Work required: Return the exact lines spanning from the line with "J1 pin 2: GND -> +9V" through the last line of the entries, boundaries included, and no others.

Listed entries:
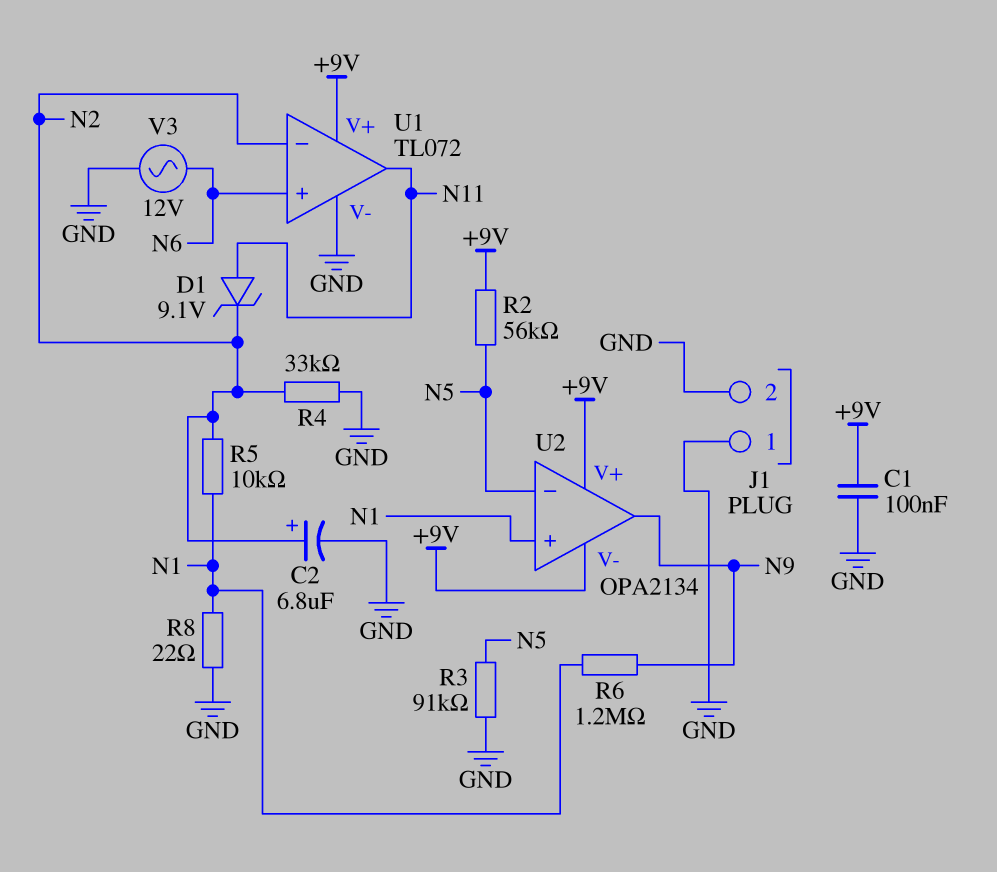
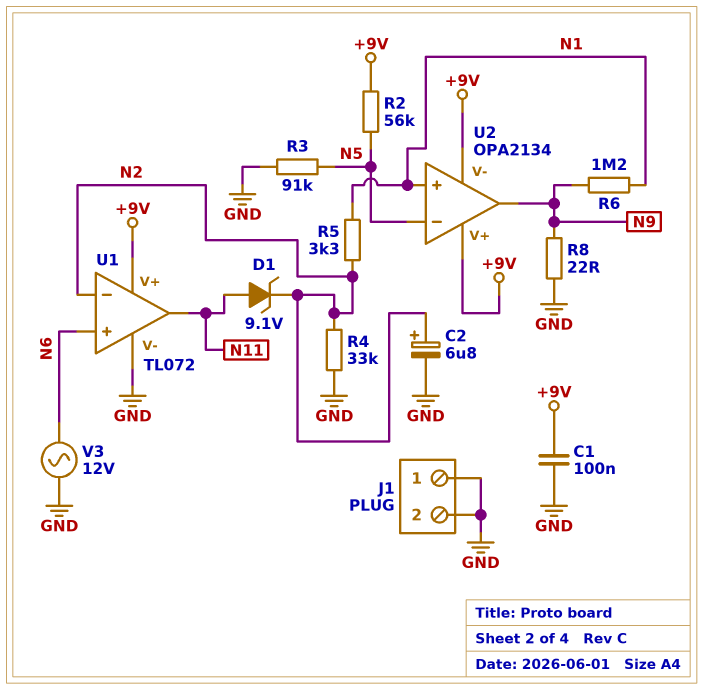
R5: 10k (N1, N2) -> 3.3k (N1, N2)
R8: 22 (GND, N1) -> 22 (GND, N9)

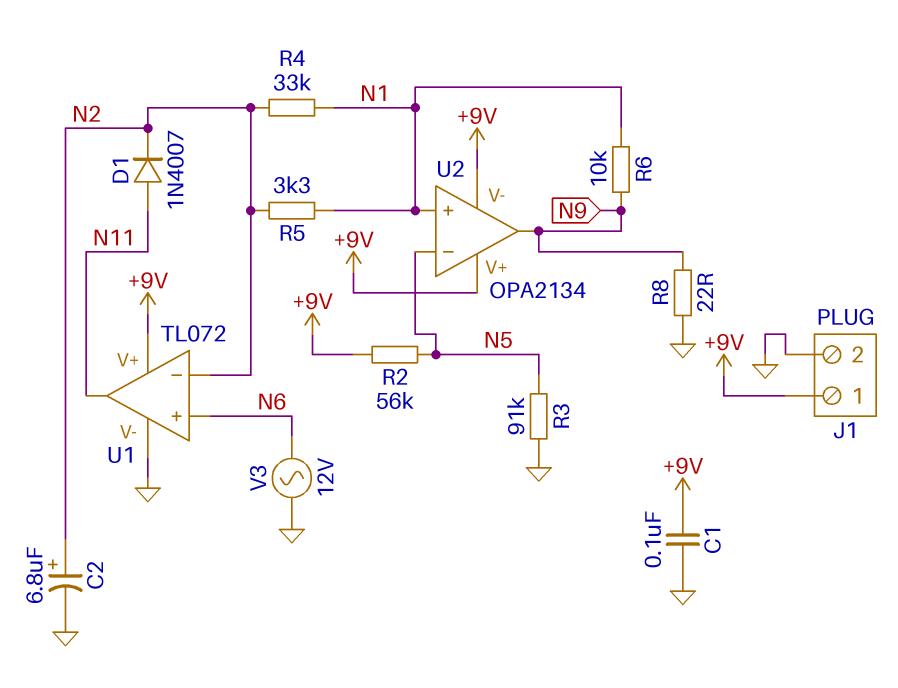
D1: zener 9.1V (A N11, K N2) -> diode 1N4007 (A N11, K N2)
J1 pin 1: GND -> +9V
R4: 33k (GND, N2) -> 33k (N1, N2)
R6: 1.2M (N1, N9) -> 10k (N1, N9)

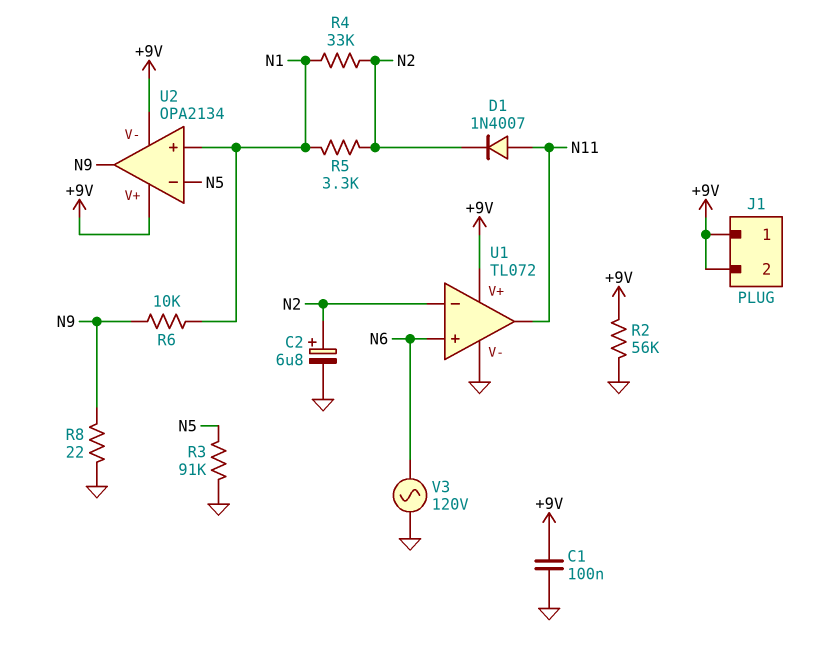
J1 pin 2: GND -> +9V
R2: 56k (+9V, N5) -> 56k (+9V, GND)
V3: AC 12V (GND, N6) -> AC 120V (GND, N6)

Task response:
J1 pin 2: GND -> +9V
R2: 56k (+9V, N5) -> 56k (+9V, GND)
V3: AC 12V (GND, N6) -> AC 120V (GND, N6)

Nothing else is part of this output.